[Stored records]

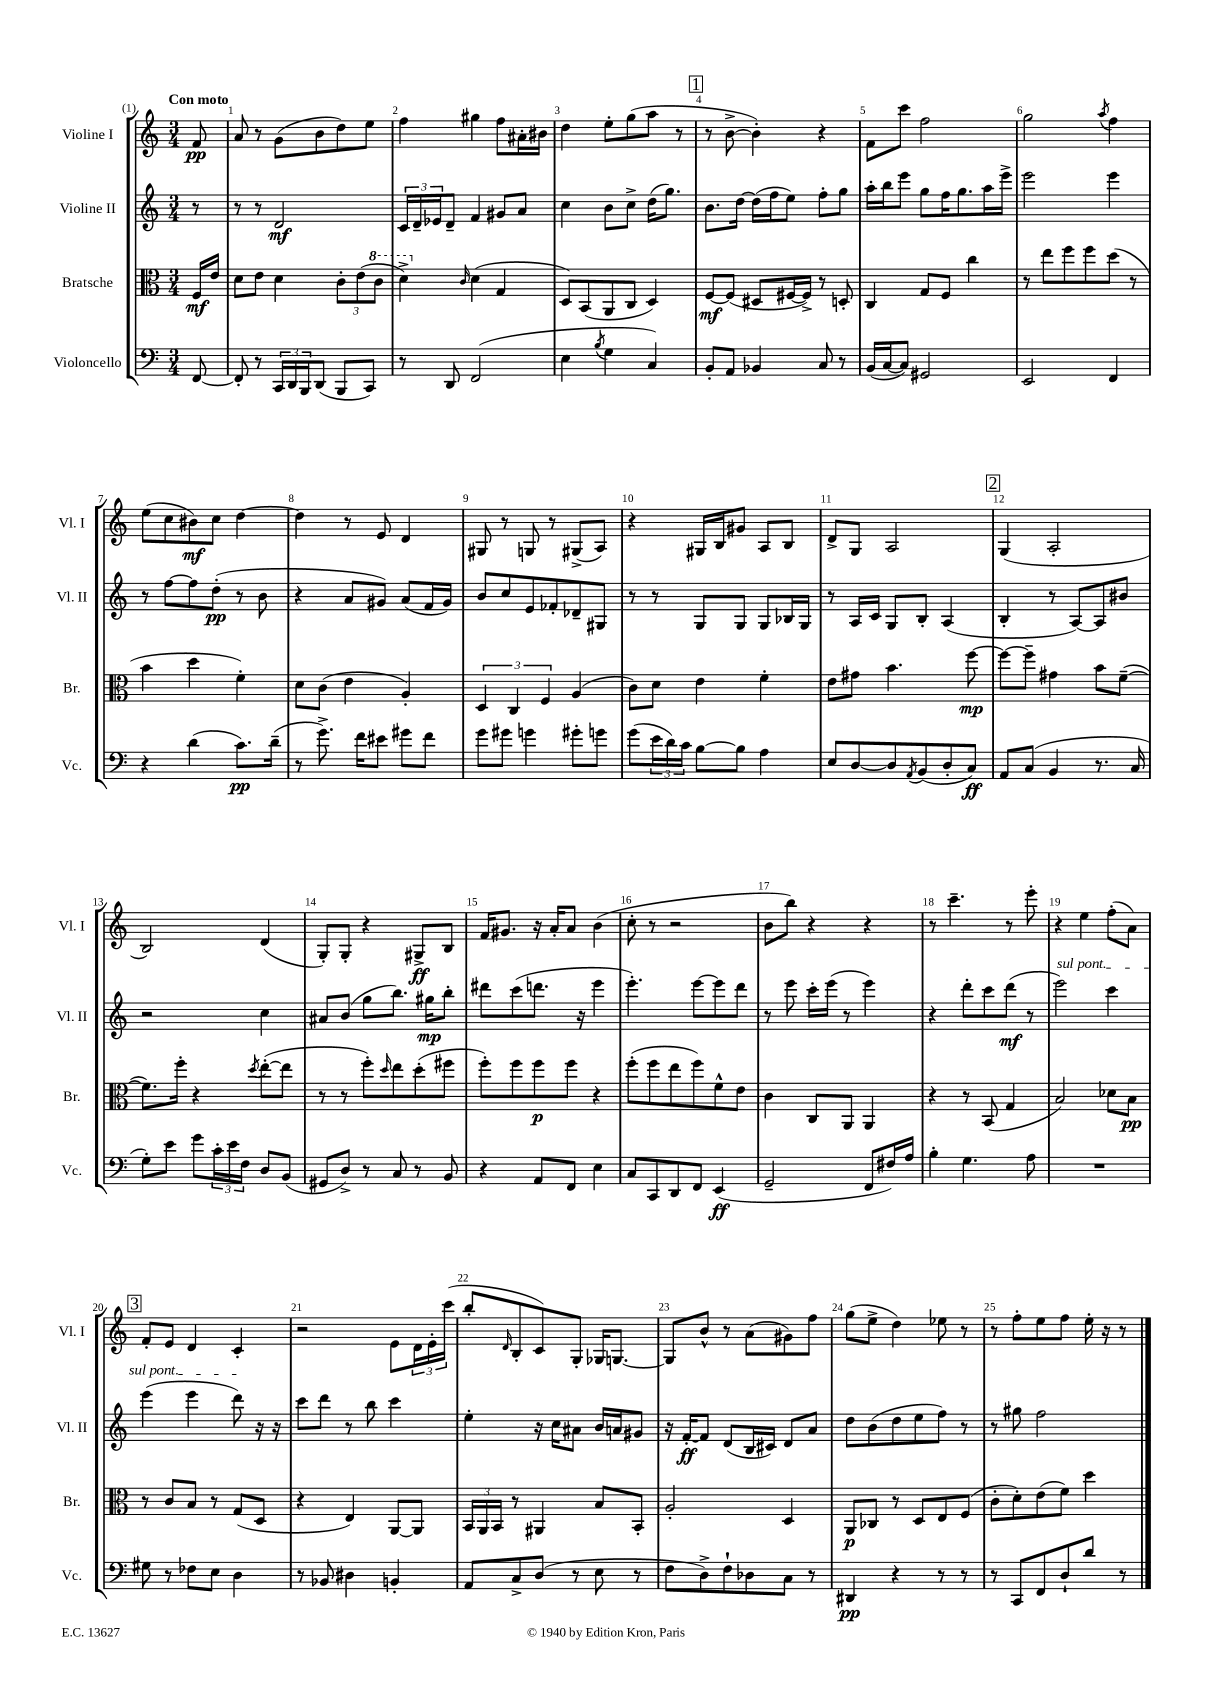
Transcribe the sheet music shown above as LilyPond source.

<<
\new StaffGroup <<
\new Staff = "s0" \with { instrumentName = "Violine I" shortInstrumentName = "Vl. I" } {
    \clef treble \key c \major \numericTimeSignature \time 3/4 \partial 8 \tempo "Con moto"
    f'8\pp |
    a'8 r8 g'8( b'8 d''8) e''8 |
    f''4 gis''4 f''8 ais'16-. bis'16 |
    d''4 e''8-. g''8( a''8 r8 |
    \mark \markup { \box "1" } r8 b'8~-> b'4-.) r4 |
    f'8 c'''8 f''2 |
    g''2 \acciaccatura { a''8 } f''4 |
    e''8( c''8 bis'8\mf) c''8 d''4~ |
    d''4 r8 e'8 d'4 |
    gis8 r8 g8 r8 gis8->( a8) |
    r4 gis16 b16 gis'8 a8 b8 |
    d'8-> g8 a2 |
    \mark \markup { \box "2" } g4( a2-. |
    b2) d'4( |
    g8-.) g8-. r4 gis8->\ff b8 |
    f'16 gis'8. r16 a'16-. a'8 b'4( |
    c''8-. r8 r2 |
    b'8 b''8) r4 r4 |
    r8 c'''4.-- r8 e'''8-. |
    r4 e''4 f''8-.( a'8) |
    \mark \markup { \box "3" } f'8-. e'8 d'4 c'4-. |
    r2 e'8 \tuplet 3/2 { d'16 e'16-. c'''16( } |
    b''8-. \grace { d'16 } b8-. c'8) g8-. ges16 g8.~ |
    g8 b'8-^ r8 a'8( gis'8) f''8 |
    g''8( e''8-> d''4) ees''8 r8 |
    r8 f''8-. e''8 f''8 e''16-. r16 r8 \bar "|." |
}
\new Staff = "s1" \with { instrumentName = "Violine II" shortInstrumentName = "Vl. II" } {
    \clef treble \key c \major \numericTimeSignature \time 3/4 \partial 8
    r8 |
    r8 r8 d'2\mf |
    \tuplet 3/2 { c'16 d'16-- ees'16 } d'8-- f'4 gis'8 a'8 |
    c''4 b'8 c''8-> d''16( g''8.) |
    \mark \markup { \box "1" } b'8. d''16~ d''16( f''16 e''8) f''8-. g''8 |
    a''16-. b''16 e'''8 g''8 f''16 g''8. a''16 e'''16-> |
    e'''2 e'''4 |
    r8 f''8~ f''8 d''8-.\pp( r8 b'8 |
    r4 a'8 gis'8) a'8( f'16 gis'16) |
    b'8 c''8 e'8 fes'8-. des'8-- gis8 |
    r8 r8 g8 g8 g8 bes16 g16 |
    r8 a16 c'16 g8 b8-. a4( |
    \mark \markup { \box "2" } b4-. r8 a8~) a8 bis'8 |
    r2 c''4 |
    ais'8 b'8( g''8 b''8.) gis''16\mp b''8-. |
    dis'''8 c'''8( d'''8. r16 e'''4 |
    e'''4.-.) e'''8~ e'''8 d'''8 |
    r8 e'''8 c'''16-. e'''16( r8 e'''4) |
    r4 d'''8-. c'''8 d'''8\mf( r8 |
    \once \override TextSpanner.bound-details.left.text = \markup { \italic "sul pont." } e'''2\startTextSpan) c'''4 |
    \mark \markup { \box "3" } e'''4( e'''4 d'''8\stopTextSpan) r16 r16 |
    c'''8 d'''8 r8 b''8 c'''4 |
    e''4-. r16 c''16 ais'8 b'16 a'16 gis'8 |
    r16 f'16~-.\ff f'8 d'8( b16 cis'16) d'8 a'8 |
    d''8 b'8( d''8 e''8 f''8) r8 |
    r8 gis''8 f''2 \bar "|." |
}
\new Staff = "s2" \with { instrumentName = "Bratsche" shortInstrumentName = "Br." } {
    \clef alto \key c \major \numericTimeSignature \time 3/4 \partial 8
    f16\mf e'16 |
    d'8 e'8 d'4 \tuplet 3/2 { c'8-. e'8( \ottava #1 c''8 } |
    d''4->) \ottava #0 \grace { c'16 } d'4( g4 |
    d8) b,8( a,8 c8 d4) |
    \mark \markup { \box "1" } f8~\mf f8( dis8 fis16~ fis16->) r8 d8-. |
    c4 g8 f8 c''4 |
    r8 e''8 f''8 f''8 d''8( r8 |
    b'4 d''4 f'4-.) |
    d'8 c'8( e'4 a4-.) |
    \tuplet 3/2 { d4 c4 f4 } a4( |
    c'8) d'8 e'4 f'4-. |
    e'8 gis'8 b'4. f''8~\mp |
    \mark \markup { \box "2" } f''8~ f''8-- gis'4 b'8 f'8~--( |
    f'8.) f''16-. r4 \acciaccatura { d''8 } e''8~-.( e''8 |
    r8 r8 f''8-.) \grace { d''16 } e''8 d''8-.( fis''8 |
    f''8-.) f''8 f''8\p f''8 r4 |
    f''8-.( f''8 e''8 f''8) f'8-^ e'8 |
    c'4 c8 a,8 a,4 |
    r4 r8 b,8( g4 |
    b2) des'8 b8\pp |
    \mark \markup { \box "3" } r8 c'8 b8 r8 g8( d8 |
    r4 e4) a,8~ a,8 |
    \tuplet 3/2 { b,16 a,16 b,16 } r8 ais,4 b8 b,8-. |
    a2-. d4 |
    a,8\p ces8 r8 d8 e8 f8( |
    c'8-. d'8-.) e'8( f'8) d''4 \bar "|." |
}
\new Staff = "s3" \with { instrumentName = "Violoncello" shortInstrumentName = "Vc." } {
    \clef bass \key c \major \numericTimeSignature \time 3/4 \partial 8
    f,8~ |
    f,8-. r8 \tuplet 3/2 { c,16 d,16 b,,16 } d,8( b,,8 c,8) |
    r8 d,8 f,2( |
    e4 \acciaccatura { b8 } g4 c4) |
    \mark \markup { \box "1" } b,8-. a,8 bes,4 c8 r8 |
    b,16( c16~ c8) gis,2 |
    e,2 f,4 |
    r4 d'4( c'8.\pp) d'16--( |
    r8 g'8.->) f'16 eis'8 gis'8 f'8 |
    g'8 gis'8 g'4 gis'8-. g'8 |
    g'8( \tuplet 3/2 { e'16 d'16) c'16 } b8~ b8 a4 |
    e8 d8~ d8 \acciaccatura { a,8 } b,8( d8-. c8\ff) |
    \mark \markup { \box "2" } a,8 c8( b,4 r8. c16 |
    g8-.) e'8 g'8 \tuplet 3/2 { c'16-. e'16 f16 } d8 b,8( |
    gis,8 d8->) r8 c8 r8 b,8 |
    r4 a,8 f,8 e4 |
    c8 c,8 d,8 f,8 e,4\ff( |
    g,2-- f,8 fis16) a16 |
    b4-. g4. a8 |
    R2. |
    \mark \markup { \box "3" } gis8 r8 fes8 e8 d4 |
    r8 bes,8 dis4 b,4-. |
    a,8 c8-> d8( r8 e8 r8 |
    f8 d8->) f8-! des8 c8 r8 |
    dis,4\pp r4 r8 r8 |
    r8 c,8 f,8 d8-! d'8 r8 \bar "|." |
}
>>
>>
\layout { \context { \Score \override BarNumber.break-visibility = ##(#f #t #t) barNumberVisibility = #all-bar-numbers-visible } }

▶ **SHORT EXERCISE**: Count the lines of the material above that contain the string "time", and give only that number.

▶ **RESPONSE TO THIS TASK**: 4